» **What the exercise asks**
Write out, from the entries below, exactly the lines that run between the lines holding "(235, 107) = (172, 192): green" and "(458, 170) = (429, 164): green", inclusive, and stop there.

» **Information shown**
▼

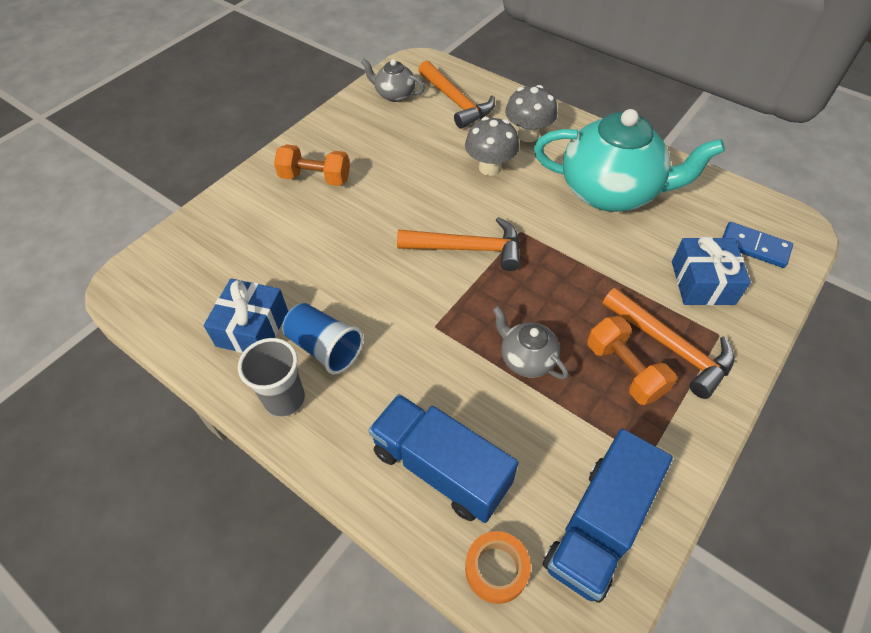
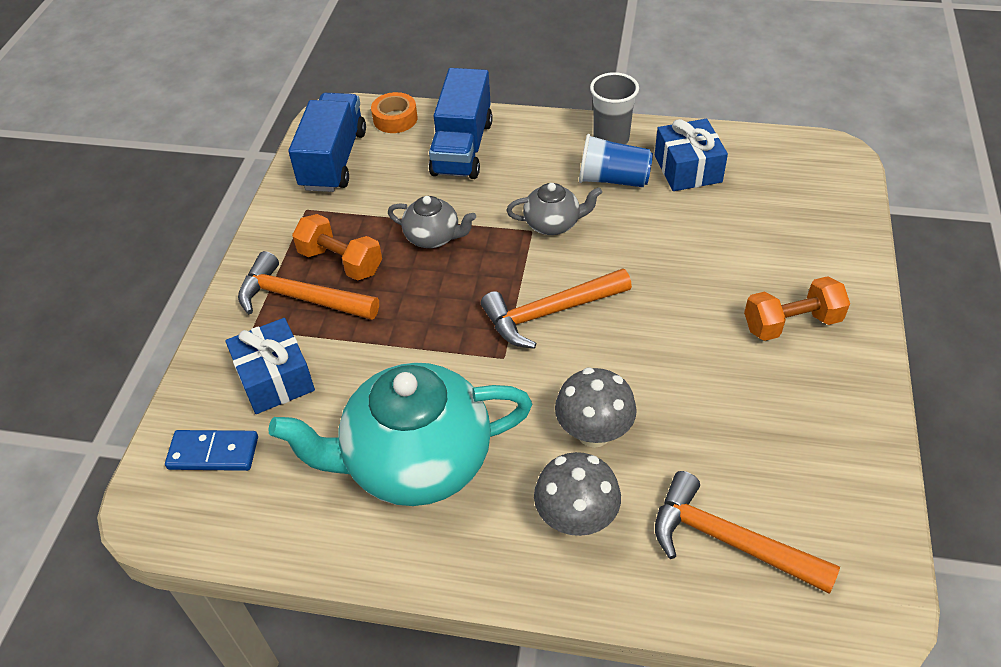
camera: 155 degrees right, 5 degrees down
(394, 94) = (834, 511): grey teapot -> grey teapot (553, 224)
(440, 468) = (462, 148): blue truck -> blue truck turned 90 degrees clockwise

▲
▼

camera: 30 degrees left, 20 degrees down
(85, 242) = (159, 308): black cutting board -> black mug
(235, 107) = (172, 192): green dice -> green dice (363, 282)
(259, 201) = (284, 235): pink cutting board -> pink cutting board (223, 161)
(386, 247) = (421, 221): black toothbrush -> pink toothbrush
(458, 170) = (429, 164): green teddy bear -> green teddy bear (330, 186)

▲

» **Written answer**
(235, 107) = (172, 192): green dice -> green dice (363, 282)
(259, 201) = (284, 235): pink cutting board -> pink cutting board (223, 161)
(386, 247) = (421, 221): black toothbrush -> pink toothbrush
(458, 170) = (429, 164): green teddy bear -> green teddy bear (330, 186)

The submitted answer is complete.